> TASK ITEM: Give again, word for word, every line below from the one that has "camera: 55 degrees left, 15 degrees up" through the one that has "(679, 267) = (527, 105): red", both included, and no others.

> RECORDS SHOWN:
◇ ◇ ◇

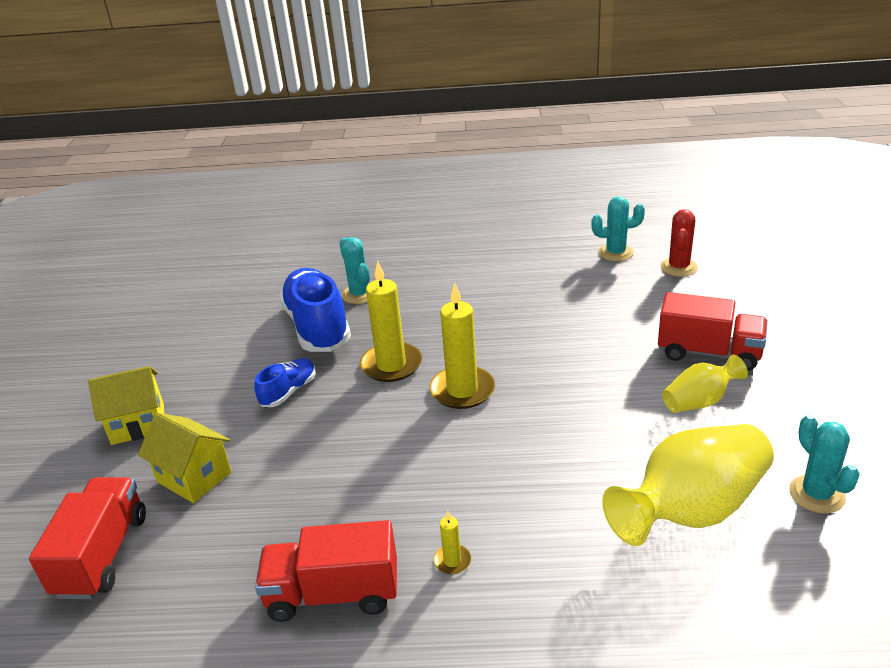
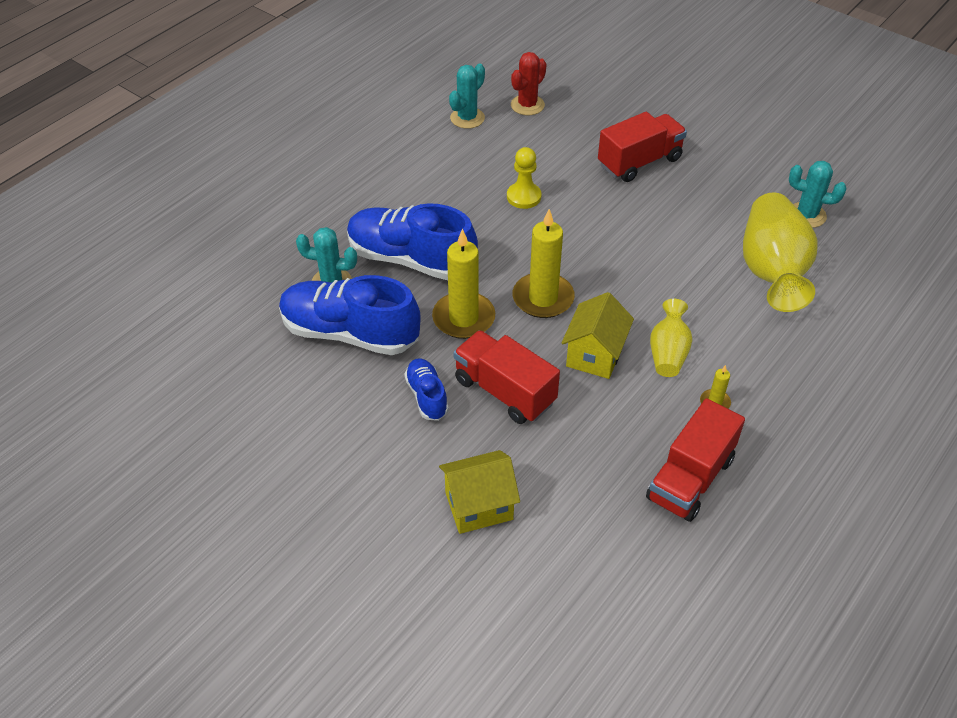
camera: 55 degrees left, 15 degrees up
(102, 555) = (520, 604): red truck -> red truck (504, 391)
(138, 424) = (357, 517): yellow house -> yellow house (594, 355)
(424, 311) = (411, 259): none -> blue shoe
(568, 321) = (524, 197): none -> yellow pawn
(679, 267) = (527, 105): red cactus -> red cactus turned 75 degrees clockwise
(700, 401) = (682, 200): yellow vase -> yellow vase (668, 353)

◇ ◇ ◇

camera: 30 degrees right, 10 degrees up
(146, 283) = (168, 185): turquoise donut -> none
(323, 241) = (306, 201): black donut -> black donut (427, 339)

◇ ◇ ◇

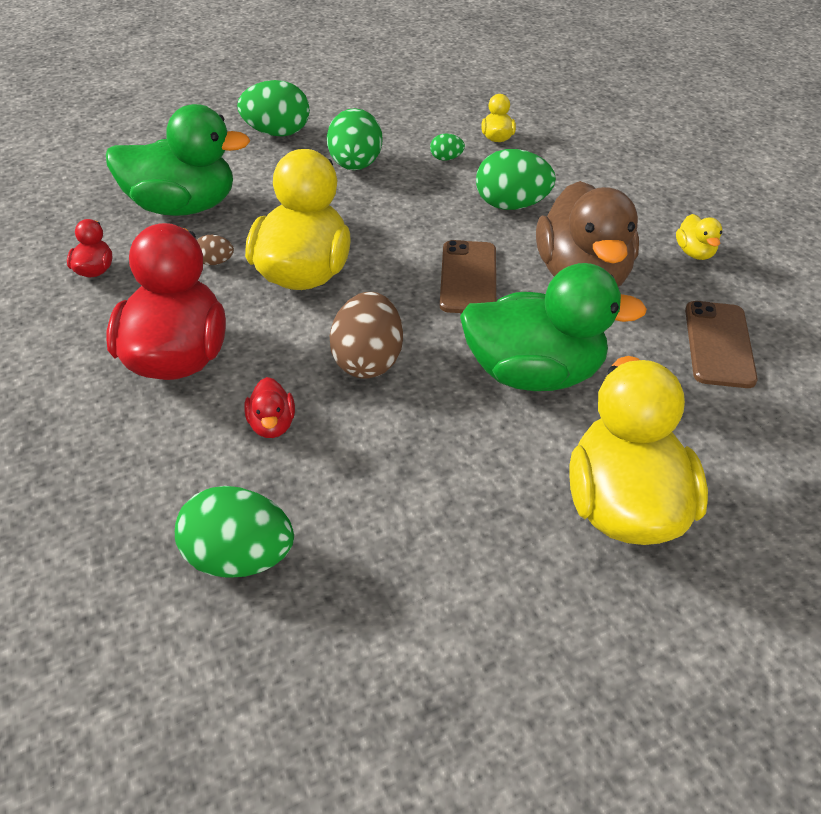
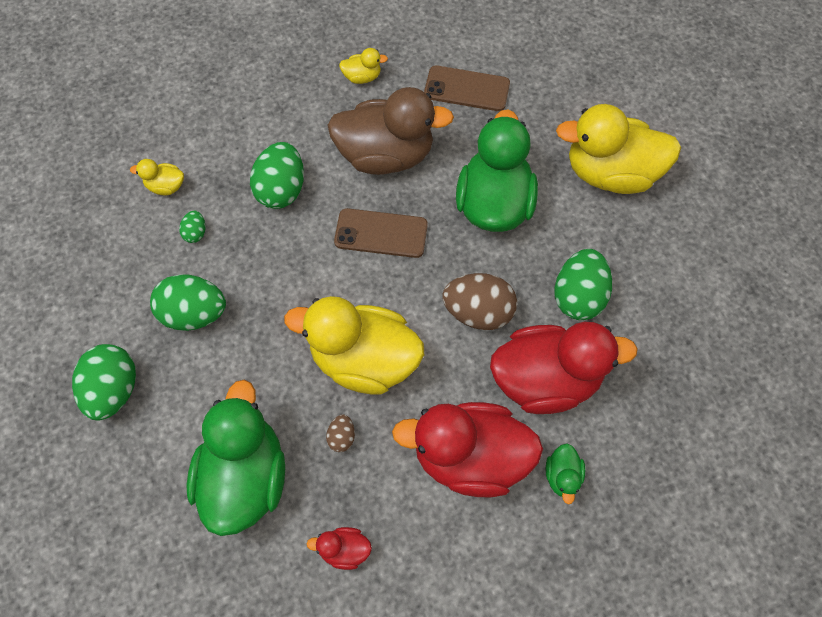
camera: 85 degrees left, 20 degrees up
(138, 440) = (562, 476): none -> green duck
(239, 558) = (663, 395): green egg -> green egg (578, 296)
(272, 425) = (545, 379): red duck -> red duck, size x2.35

◇ ◇ ◇

> RESPONSE BELOW:
camera: 55 degrees left, 15 degrees up
(102, 555) = (520, 604): red truck -> red truck (504, 391)
(138, 424) = (357, 517): yellow house -> yellow house (594, 355)
(424, 311) = (411, 259): none -> blue shoe
(568, 321) = (524, 197): none -> yellow pawn
(679, 267) = (527, 105): red cactus -> red cactus turned 75 degrees clockwise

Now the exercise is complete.